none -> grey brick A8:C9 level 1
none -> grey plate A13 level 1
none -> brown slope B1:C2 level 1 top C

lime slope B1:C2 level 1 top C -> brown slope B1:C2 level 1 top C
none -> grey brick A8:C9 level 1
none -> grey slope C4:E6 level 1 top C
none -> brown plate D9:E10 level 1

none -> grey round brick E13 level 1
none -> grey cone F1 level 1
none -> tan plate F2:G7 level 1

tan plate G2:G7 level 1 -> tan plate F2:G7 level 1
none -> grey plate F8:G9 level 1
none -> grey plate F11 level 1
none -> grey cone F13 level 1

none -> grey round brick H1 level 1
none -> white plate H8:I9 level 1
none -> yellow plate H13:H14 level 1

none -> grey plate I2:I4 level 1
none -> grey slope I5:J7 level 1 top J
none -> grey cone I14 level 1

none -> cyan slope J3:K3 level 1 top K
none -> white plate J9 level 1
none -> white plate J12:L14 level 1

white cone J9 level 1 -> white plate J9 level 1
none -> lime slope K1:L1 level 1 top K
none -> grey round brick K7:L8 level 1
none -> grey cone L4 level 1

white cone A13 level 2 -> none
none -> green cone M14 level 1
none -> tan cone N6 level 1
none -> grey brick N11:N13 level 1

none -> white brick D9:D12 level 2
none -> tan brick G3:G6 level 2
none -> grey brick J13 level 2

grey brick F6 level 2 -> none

========

## [PROBLEM STATEMENT]
Each entry is to be retyped precisely as it stands.

## [ANSWER SPACE]
none -> grey brick A8:C9 level 1
none -> grey plate A13 level 1
none -> brown slope B1:C2 level 1 top C

lime slope B1:C2 level 1 top C -> brown slope B1:C2 level 1 top C
none -> grey brick A8:C9 level 1
none -> grey slope C4:E6 level 1 top C
none -> brown plate D9:E10 level 1

none -> grey round brick E13 level 1
none -> grey cone F1 level 1
none -> tan plate F2:G7 level 1

tan plate G2:G7 level 1 -> tan plate F2:G7 level 1
none -> grey plate F8:G9 level 1
none -> grey plate F11 level 1
none -> grey cone F13 level 1

none -> grey round brick H1 level 1
none -> white plate H8:I9 level 1
none -> yellow plate H13:H14 level 1

none -> grey plate I2:I4 level 1
none -> grey slope I5:J7 level 1 top J
none -> grey cone I14 level 1

none -> cyan slope J3:K3 level 1 top K
none -> white plate J9 level 1
none -> white plate J12:L14 level 1

white cone J9 level 1 -> white plate J9 level 1
none -> lime slope K1:L1 level 1 top K
none -> grey round brick K7:L8 level 1
none -> grey cone L4 level 1

white cone A13 level 2 -> none
none -> green cone M14 level 1
none -> tan cone N6 level 1
none -> grey brick N11:N13 level 1

none -> white brick D9:D12 level 2
none -> tan brick G3:G6 level 2
none -> grey brick J13 level 2

grey brick F6 level 2 -> none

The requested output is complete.